▶ **Exercise**
Which lines in the entries below contain the string "spinning"? Show each of them in full.

▶ **Input**
╭──

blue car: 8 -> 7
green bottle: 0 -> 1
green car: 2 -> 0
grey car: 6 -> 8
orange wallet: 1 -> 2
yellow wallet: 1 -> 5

╰──
╭──

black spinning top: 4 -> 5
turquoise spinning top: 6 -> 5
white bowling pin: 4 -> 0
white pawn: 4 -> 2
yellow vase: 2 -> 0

╰──
╭──

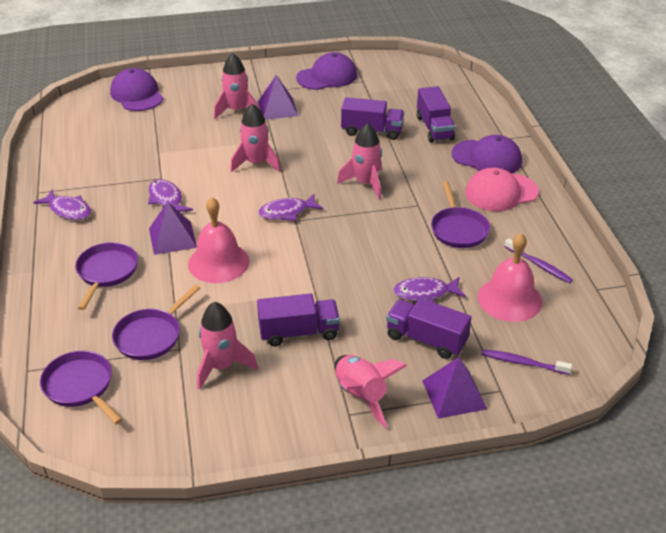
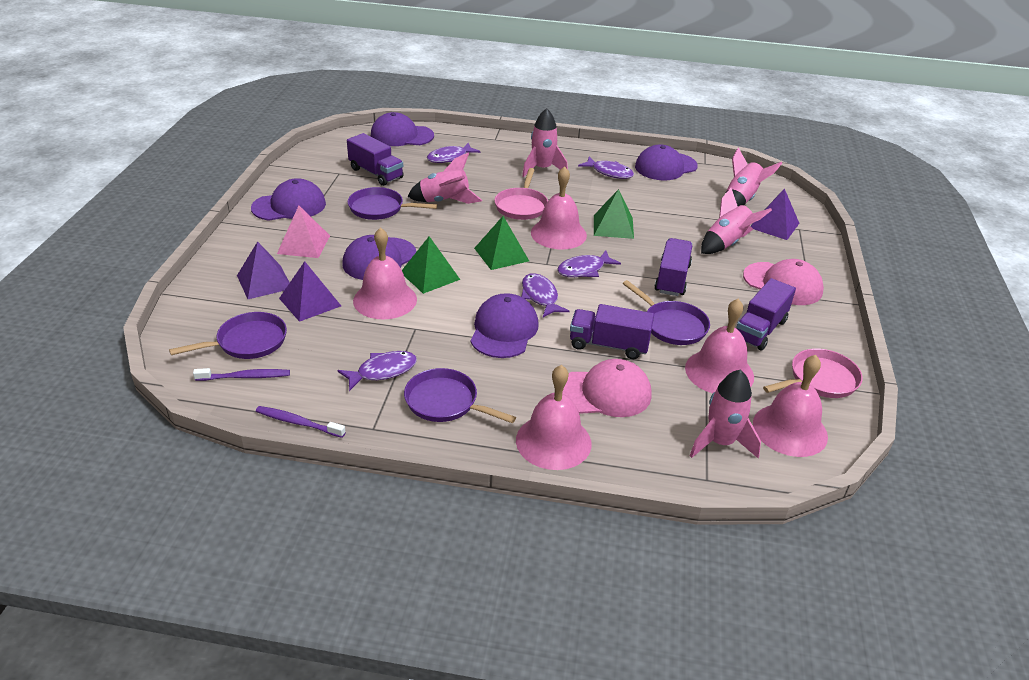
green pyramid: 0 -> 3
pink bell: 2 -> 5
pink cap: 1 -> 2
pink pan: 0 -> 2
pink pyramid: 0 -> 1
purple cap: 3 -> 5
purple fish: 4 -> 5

╰──

▶ **Solution below**
black spinning top: 4 -> 5
turquoise spinning top: 6 -> 5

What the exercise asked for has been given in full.